━━ Supplied data

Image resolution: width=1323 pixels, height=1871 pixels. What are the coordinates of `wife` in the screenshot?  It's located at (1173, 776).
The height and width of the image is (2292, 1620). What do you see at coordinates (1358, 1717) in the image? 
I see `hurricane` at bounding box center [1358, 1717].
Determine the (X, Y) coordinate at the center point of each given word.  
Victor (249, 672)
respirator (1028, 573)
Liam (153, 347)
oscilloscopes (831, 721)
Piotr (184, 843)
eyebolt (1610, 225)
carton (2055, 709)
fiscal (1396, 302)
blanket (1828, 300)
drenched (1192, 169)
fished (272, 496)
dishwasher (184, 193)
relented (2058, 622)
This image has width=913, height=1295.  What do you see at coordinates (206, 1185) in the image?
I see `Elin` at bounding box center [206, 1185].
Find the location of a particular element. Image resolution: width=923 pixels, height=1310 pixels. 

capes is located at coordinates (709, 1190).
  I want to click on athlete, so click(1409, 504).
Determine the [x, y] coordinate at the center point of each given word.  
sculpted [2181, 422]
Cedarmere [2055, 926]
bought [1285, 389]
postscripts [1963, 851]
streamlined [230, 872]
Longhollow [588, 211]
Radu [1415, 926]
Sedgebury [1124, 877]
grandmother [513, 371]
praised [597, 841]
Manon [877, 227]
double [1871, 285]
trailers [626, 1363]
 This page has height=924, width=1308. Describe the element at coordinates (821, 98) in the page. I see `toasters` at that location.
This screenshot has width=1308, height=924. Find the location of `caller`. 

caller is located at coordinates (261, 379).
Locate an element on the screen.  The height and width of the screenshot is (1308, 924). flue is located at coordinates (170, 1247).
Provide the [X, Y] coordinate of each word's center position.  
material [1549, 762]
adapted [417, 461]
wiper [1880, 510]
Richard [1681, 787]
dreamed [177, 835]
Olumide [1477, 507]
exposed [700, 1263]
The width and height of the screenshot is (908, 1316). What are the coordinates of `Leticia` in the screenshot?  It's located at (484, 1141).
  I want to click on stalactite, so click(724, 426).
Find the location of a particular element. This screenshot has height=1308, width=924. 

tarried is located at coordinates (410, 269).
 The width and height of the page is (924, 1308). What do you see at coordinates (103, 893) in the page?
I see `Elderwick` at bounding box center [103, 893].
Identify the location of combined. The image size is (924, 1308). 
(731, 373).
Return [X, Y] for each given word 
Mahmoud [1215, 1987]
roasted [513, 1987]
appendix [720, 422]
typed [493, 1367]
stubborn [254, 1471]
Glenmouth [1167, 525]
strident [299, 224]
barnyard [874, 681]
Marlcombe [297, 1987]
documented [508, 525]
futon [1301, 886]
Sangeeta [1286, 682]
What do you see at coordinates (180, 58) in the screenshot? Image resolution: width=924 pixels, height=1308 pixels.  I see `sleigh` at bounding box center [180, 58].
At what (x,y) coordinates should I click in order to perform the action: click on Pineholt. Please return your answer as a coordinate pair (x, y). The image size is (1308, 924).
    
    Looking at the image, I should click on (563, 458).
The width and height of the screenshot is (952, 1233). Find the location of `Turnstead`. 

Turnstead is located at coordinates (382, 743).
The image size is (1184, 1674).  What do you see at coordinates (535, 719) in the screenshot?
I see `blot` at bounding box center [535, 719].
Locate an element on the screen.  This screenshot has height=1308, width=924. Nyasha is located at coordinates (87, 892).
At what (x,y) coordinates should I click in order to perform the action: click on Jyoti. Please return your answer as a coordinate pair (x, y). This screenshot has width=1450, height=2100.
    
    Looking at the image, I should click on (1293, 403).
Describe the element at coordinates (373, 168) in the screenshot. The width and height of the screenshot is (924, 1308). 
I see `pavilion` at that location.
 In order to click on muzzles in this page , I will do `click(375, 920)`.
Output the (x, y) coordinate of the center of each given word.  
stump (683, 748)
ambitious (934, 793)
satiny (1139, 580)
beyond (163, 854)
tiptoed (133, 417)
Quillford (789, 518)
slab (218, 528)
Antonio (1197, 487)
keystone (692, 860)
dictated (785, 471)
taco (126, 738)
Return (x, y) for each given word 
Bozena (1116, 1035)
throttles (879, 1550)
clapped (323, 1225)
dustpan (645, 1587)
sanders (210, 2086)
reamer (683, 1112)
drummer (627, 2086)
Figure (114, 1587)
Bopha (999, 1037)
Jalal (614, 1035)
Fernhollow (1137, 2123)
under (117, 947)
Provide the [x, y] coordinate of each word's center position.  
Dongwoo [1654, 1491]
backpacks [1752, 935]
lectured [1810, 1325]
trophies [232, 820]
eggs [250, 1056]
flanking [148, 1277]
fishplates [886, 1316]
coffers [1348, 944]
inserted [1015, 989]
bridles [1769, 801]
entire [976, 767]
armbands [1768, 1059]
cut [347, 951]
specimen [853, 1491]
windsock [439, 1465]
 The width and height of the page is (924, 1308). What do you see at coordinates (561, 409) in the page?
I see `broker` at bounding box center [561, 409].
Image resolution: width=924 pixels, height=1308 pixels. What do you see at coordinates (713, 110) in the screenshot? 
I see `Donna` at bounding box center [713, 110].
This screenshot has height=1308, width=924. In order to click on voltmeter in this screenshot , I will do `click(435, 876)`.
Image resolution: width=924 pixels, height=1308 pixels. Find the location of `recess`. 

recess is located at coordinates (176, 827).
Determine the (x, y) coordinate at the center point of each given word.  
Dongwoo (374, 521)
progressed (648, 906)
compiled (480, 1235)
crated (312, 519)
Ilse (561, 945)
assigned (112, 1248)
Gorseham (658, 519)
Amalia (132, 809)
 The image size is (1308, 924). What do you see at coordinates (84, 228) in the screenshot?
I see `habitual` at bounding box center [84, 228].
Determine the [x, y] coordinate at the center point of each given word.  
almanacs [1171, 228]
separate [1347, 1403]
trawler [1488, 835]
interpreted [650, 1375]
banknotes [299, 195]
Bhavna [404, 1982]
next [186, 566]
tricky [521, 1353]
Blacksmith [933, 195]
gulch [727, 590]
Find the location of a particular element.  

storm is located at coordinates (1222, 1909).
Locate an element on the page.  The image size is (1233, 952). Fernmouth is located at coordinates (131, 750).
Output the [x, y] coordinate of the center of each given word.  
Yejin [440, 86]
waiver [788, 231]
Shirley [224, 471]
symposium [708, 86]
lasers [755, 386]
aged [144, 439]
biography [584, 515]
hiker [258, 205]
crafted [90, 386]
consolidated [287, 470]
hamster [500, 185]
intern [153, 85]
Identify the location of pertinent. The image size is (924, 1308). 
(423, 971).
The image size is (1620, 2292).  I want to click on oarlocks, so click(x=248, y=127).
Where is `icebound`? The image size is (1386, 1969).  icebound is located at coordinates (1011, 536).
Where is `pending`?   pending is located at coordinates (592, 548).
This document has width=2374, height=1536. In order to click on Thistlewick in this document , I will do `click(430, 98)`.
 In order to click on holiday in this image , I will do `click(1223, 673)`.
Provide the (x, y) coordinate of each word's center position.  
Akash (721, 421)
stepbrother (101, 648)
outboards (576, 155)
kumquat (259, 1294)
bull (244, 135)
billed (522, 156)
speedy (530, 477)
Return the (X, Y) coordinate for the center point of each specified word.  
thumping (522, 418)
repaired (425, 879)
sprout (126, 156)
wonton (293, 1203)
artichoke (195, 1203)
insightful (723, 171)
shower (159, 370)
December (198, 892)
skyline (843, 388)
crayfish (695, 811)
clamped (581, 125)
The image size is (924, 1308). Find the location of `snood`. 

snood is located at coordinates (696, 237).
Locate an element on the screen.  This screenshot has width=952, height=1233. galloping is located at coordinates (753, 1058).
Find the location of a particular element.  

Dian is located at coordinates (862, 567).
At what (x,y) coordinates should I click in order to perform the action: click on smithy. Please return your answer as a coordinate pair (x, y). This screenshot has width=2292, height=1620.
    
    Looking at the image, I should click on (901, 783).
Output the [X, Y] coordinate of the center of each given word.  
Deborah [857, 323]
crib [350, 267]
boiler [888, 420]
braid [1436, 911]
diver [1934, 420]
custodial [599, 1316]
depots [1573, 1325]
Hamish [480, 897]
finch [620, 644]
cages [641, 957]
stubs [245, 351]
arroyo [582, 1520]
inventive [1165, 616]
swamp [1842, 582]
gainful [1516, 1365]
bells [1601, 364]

━━━━

* Goal: Edit the lines from the first line to the line with "exposed [700, 1263]", replacing "Determine" with "Find". Leave everything else in those lines unchanged.

* Finished task:
Image resolution: width=1323 pixels, height=1871 pixels. What are the coordinates of `wife` in the screenshot?  It's located at (1173, 776).
The height and width of the image is (2292, 1620). What do you see at coordinates (1358, 1717) in the image? 
I see `hurricane` at bounding box center [1358, 1717].
Find the (X, Y) coordinate at the center point of each given word.  
Victor (249, 672)
respirator (1028, 573)
Liam (153, 347)
oscilloscopes (831, 721)
Piotr (184, 843)
eyebolt (1610, 225)
carton (2055, 709)
fiscal (1396, 302)
blanket (1828, 300)
drenched (1192, 169)
fished (272, 496)
dishwasher (184, 193)
relented (2058, 622)
This image has width=913, height=1295.  What do you see at coordinates (206, 1185) in the image?
I see `Elin` at bounding box center [206, 1185].
Find the location of a particular element. Image resolution: width=923 pixels, height=1310 pixels. 

capes is located at coordinates (709, 1190).
  I want to click on athlete, so click(1409, 504).
Find the [x, y] coordinate at the center point of each given word.  
sculpted [2181, 422]
Cedarmere [2055, 926]
bought [1285, 389]
postscripts [1963, 851]
streamlined [230, 872]
Longhollow [588, 211]
Radu [1415, 926]
Sedgebury [1124, 877]
grandmother [513, 371]
praised [597, 841]
Manon [877, 227]
double [1871, 285]
trailers [626, 1363]
 This page has height=924, width=1308. Describe the element at coordinates (821, 98) in the page. I see `toasters` at that location.
This screenshot has width=1308, height=924. Find the location of `caller`. 

caller is located at coordinates (261, 379).
Locate an element on the screen.  The height and width of the screenshot is (1308, 924). flue is located at coordinates (170, 1247).
Provide the [X, Y] coordinate of each word's center position.  
material [1549, 762]
adapted [417, 461]
wiper [1880, 510]
Richard [1681, 787]
dreamed [177, 835]
Olumide [1477, 507]
exposed [700, 1263]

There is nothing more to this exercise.